Let your answer be the line containing "D201: diode US1M (A VDD, K W13) -> none" and every line below it to the end of the records, copied exactly.

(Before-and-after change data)
• • •
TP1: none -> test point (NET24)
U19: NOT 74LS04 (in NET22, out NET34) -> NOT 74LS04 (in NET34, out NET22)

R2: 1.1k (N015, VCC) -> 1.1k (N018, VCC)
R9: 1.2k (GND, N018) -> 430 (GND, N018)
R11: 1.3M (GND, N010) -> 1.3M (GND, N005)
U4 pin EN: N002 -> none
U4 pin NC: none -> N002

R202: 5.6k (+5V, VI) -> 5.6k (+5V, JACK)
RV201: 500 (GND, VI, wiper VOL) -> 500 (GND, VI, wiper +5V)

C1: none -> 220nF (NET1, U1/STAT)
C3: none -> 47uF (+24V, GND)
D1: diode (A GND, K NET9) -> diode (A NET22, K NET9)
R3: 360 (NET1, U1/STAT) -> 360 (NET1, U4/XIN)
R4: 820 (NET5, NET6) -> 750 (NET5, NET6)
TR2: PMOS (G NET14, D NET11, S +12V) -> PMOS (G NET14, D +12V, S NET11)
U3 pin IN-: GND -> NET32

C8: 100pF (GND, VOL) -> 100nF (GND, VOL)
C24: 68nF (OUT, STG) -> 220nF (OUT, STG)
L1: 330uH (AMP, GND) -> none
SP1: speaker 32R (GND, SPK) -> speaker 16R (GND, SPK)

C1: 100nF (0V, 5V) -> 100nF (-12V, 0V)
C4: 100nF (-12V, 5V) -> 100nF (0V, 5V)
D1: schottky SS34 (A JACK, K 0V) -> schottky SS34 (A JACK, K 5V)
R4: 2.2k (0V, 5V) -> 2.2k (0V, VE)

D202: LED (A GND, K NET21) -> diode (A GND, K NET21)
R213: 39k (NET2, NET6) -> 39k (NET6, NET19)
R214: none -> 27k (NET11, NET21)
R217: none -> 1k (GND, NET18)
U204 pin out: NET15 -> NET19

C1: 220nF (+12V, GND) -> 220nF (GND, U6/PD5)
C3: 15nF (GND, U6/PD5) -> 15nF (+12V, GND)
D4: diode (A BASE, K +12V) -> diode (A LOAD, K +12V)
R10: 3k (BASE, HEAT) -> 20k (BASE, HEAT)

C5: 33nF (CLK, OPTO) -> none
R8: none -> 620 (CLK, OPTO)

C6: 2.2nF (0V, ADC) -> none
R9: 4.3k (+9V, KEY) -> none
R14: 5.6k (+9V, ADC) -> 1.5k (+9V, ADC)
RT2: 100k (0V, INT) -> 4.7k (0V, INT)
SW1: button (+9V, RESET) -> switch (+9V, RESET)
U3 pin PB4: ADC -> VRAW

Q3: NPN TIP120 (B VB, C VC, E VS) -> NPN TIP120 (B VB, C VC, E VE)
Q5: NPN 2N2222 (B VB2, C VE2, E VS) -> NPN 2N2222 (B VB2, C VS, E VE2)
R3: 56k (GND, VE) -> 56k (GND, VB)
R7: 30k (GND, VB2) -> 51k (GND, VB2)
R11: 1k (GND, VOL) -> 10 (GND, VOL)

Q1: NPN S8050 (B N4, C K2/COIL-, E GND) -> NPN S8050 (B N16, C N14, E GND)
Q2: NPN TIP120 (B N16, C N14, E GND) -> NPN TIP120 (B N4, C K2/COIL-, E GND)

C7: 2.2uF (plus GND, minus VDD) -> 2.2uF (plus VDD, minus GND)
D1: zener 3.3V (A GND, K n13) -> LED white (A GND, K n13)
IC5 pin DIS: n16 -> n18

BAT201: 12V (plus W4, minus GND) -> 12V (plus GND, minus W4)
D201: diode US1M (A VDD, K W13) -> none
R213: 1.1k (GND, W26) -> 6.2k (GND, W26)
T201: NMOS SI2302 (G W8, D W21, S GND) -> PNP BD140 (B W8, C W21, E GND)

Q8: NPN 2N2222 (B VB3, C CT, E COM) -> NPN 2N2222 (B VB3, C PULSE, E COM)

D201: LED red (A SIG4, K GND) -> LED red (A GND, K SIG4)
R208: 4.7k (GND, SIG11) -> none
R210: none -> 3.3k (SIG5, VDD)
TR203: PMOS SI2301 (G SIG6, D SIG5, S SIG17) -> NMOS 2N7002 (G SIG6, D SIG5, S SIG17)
• • •
▸ **Answer section**
D201: diode US1M (A VDD, K W13) -> none
R213: 1.1k (GND, W26) -> 6.2k (GND, W26)
T201: NMOS SI2302 (G W8, D W21, S GND) -> PNP BD140 (B W8, C W21, E GND)

Q8: NPN 2N2222 (B VB3, C CT, E COM) -> NPN 2N2222 (B VB3, C PULSE, E COM)

D201: LED red (A SIG4, K GND) -> LED red (A GND, K SIG4)
R208: 4.7k (GND, SIG11) -> none
R210: none -> 3.3k (SIG5, VDD)
TR203: PMOS SI2301 (G SIG6, D SIG5, S SIG17) -> NMOS 2N7002 (G SIG6, D SIG5, S SIG17)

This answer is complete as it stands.